*** Opening of Source material ***

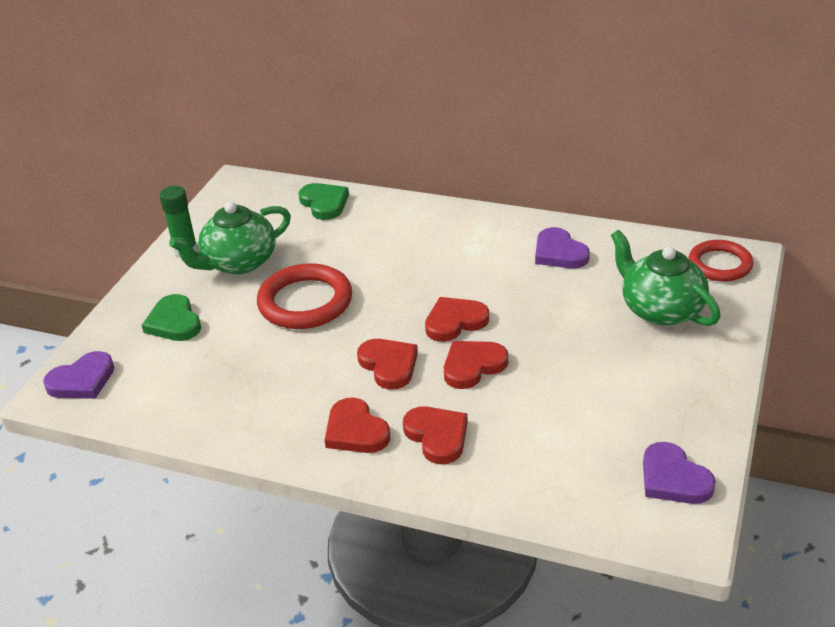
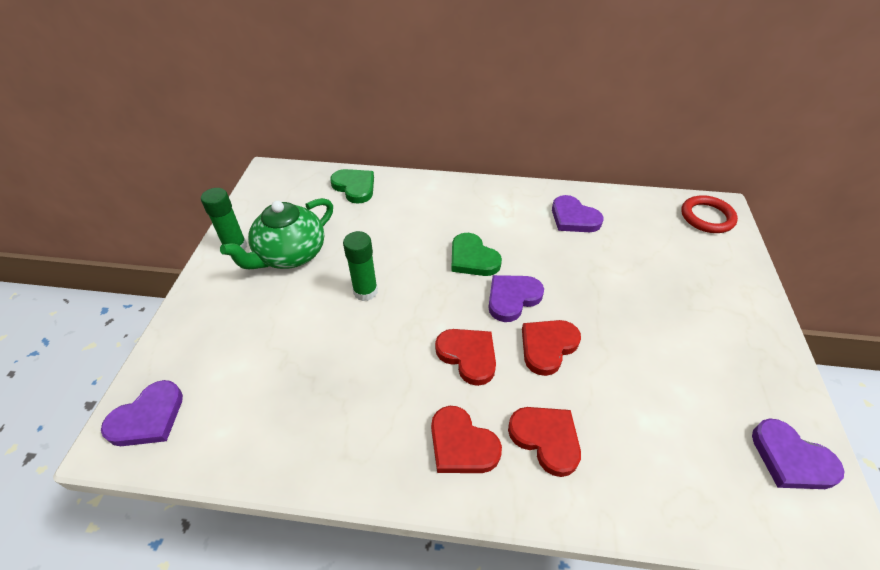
camera: 15 degrees left, 10 degrees up
(174, 322) = (238, 330): green heart -> green heart (472, 258)
(305, 302) = (365, 291): red ring -> green glue stick
(455, 322) = (512, 298): red heart -> purple heart
(660, 309) = (682, 266): green teapot -> none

*** Close of Source material ***

> [Task]: Report every line from the listing above where the string "green" can be found.

> [Response to the task]:
(174, 322) = (238, 330): green heart -> green heart (472, 258)
(305, 302) = (365, 291): red ring -> green glue stick
(660, 309) = (682, 266): green teapot -> none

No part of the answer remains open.